*DATA SUPPLIED*:
____
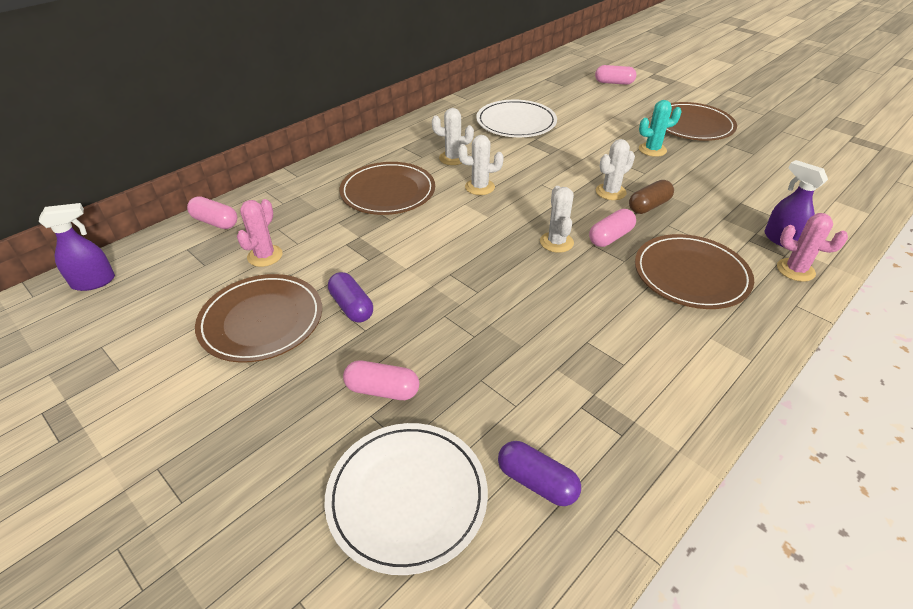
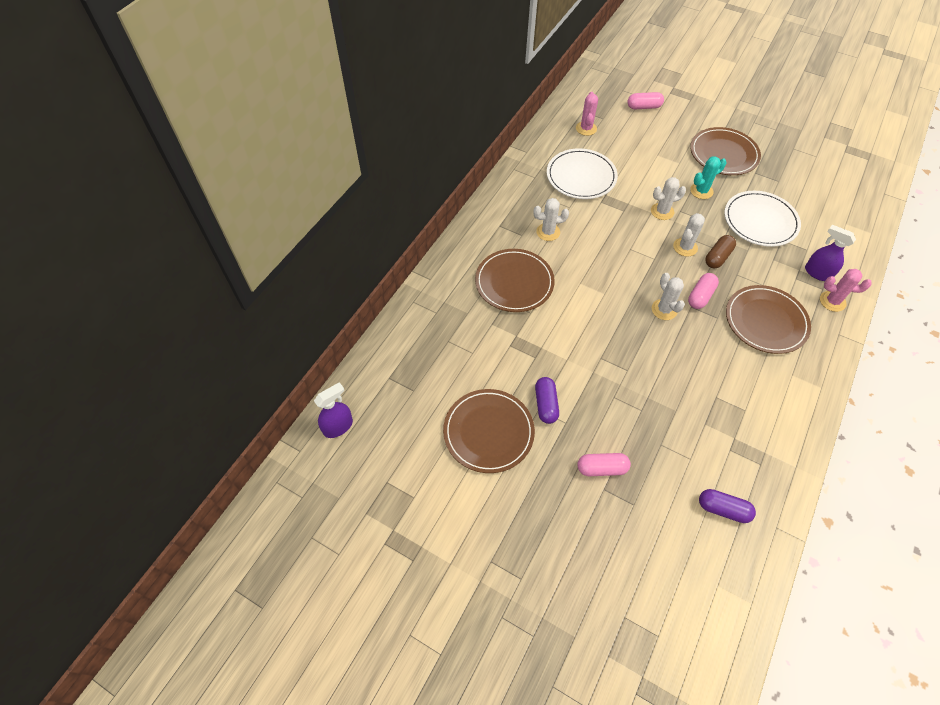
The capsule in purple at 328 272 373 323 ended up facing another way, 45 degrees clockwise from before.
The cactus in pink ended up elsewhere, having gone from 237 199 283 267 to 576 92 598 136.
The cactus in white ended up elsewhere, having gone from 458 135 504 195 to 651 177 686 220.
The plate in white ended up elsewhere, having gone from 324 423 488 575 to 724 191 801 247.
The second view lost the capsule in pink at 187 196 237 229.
____
*TASK TO CARRY OUT*: Tell how many lines of the records above hold the string "cactus". Give no other text.

*ANSWER TO THIS PROBLEM*: 2